[Extracted entries — start]

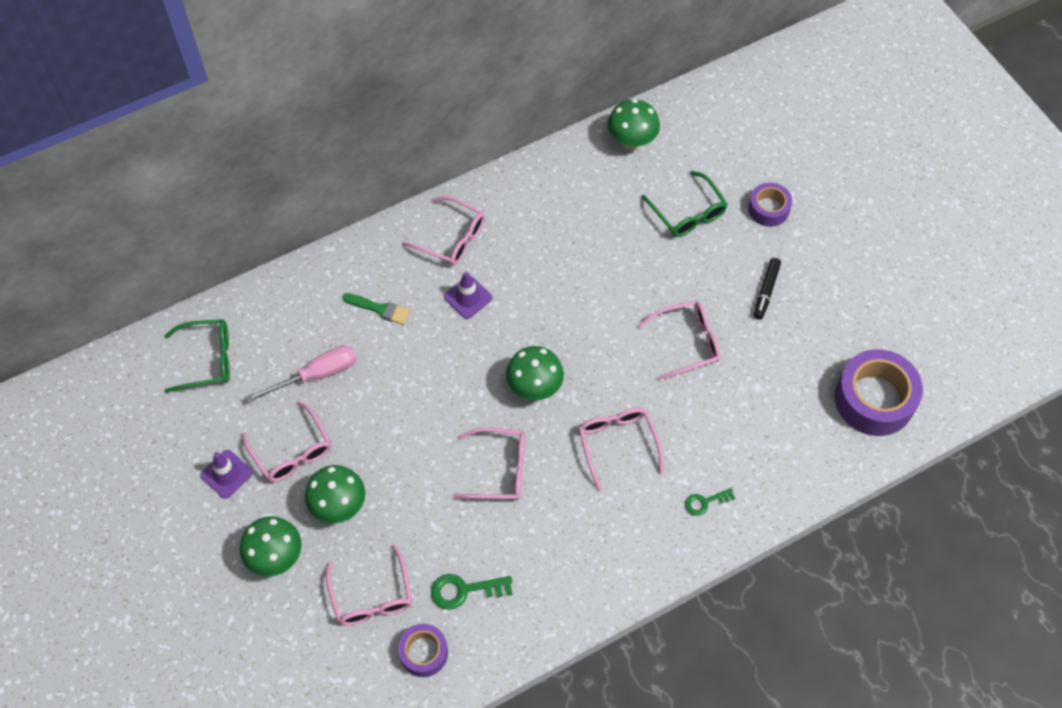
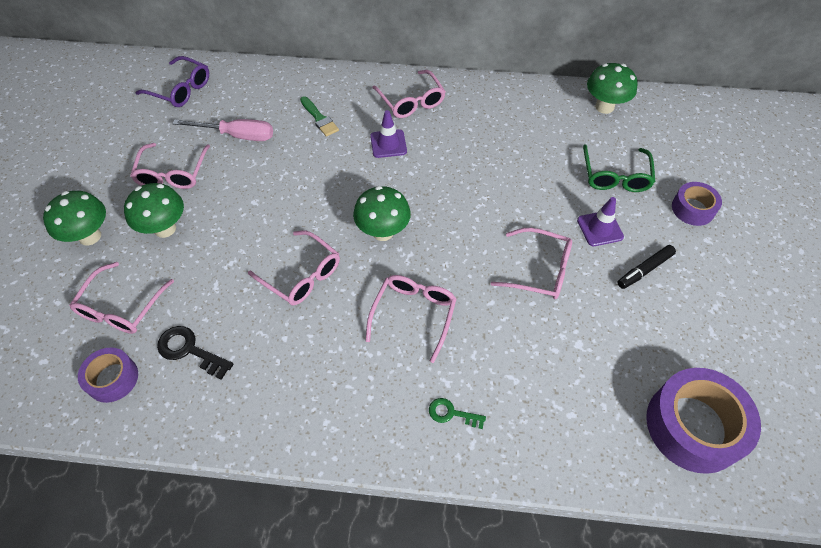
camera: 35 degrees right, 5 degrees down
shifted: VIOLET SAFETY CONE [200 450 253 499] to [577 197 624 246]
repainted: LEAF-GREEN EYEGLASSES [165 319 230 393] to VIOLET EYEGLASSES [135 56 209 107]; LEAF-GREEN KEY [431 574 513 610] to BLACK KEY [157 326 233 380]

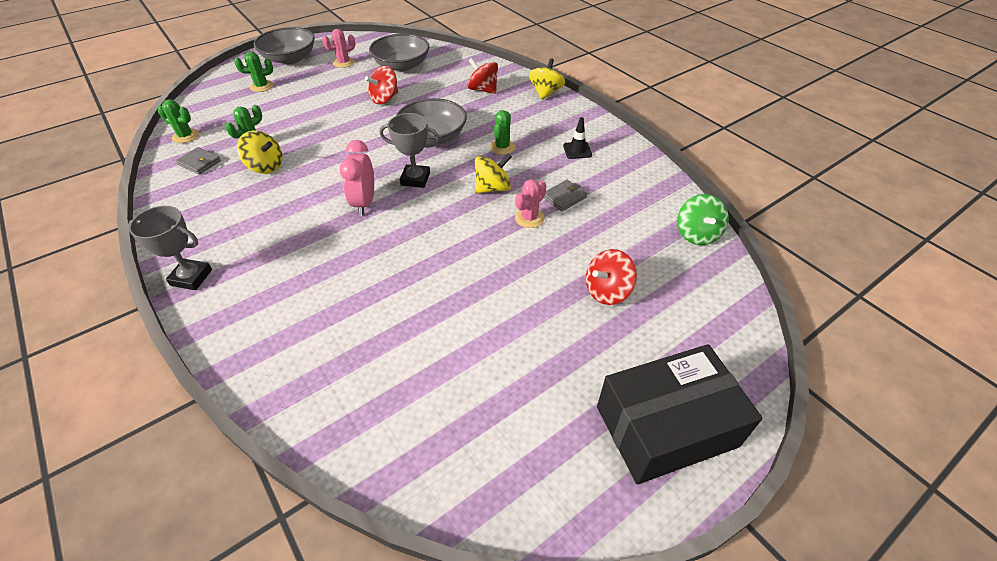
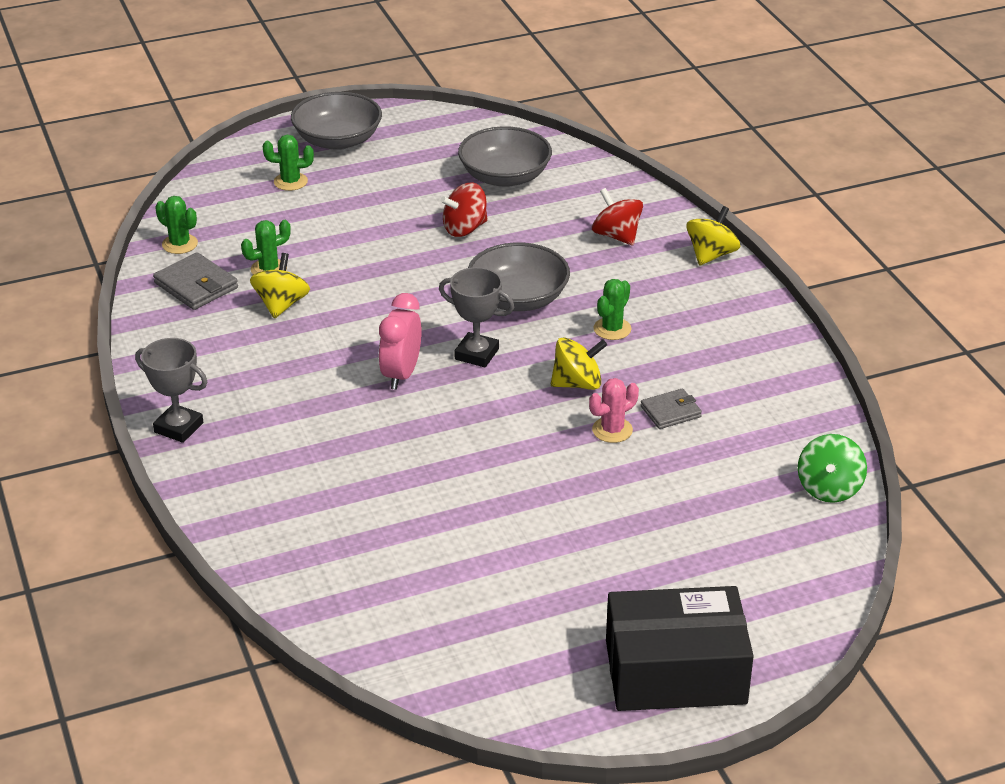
camera: 15 degrees right, 10 degrees down
gone: ROSE-PINK SAGUARO CACTUS [322 29 355 68]; BLACK SAFETY CONE [563 117 592 159]; SCARLET SPINNING TOP [586 249 637 305]
rotated: BRIGHT YELLOW SPINNING TOP [237 131 283 174] = [250 253 310 319] 120 degrees counterclockwise
scaled: ASH-GREY WALLET [176 147 221 175] = [153 252 238 310] x1.50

[Extracted entries — finish]

### Assigned task
All of the records above should be written out exactly, with the pictures left out.

### Response below
camera: 35 degrees right, 5 degrees down
shifted: VIOLET SAFETY CONE [200 450 253 499] to [577 197 624 246]
repainted: LEAF-GREEN EYEGLASSES [165 319 230 393] to VIOLET EYEGLASSES [135 56 209 107]; LEAF-GREEN KEY [431 574 513 610] to BLACK KEY [157 326 233 380]

camera: 15 degrees right, 10 degrees down
gone: ROSE-PINK SAGUARO CACTUS [322 29 355 68]; BLACK SAFETY CONE [563 117 592 159]; SCARLET SPINNING TOP [586 249 637 305]
rotated: BRIGHT YELLOW SPINNING TOP [237 131 283 174] = [250 253 310 319] 120 degrees counterclockwise
scaled: ASH-GREY WALLET [176 147 221 175] = [153 252 238 310] x1.50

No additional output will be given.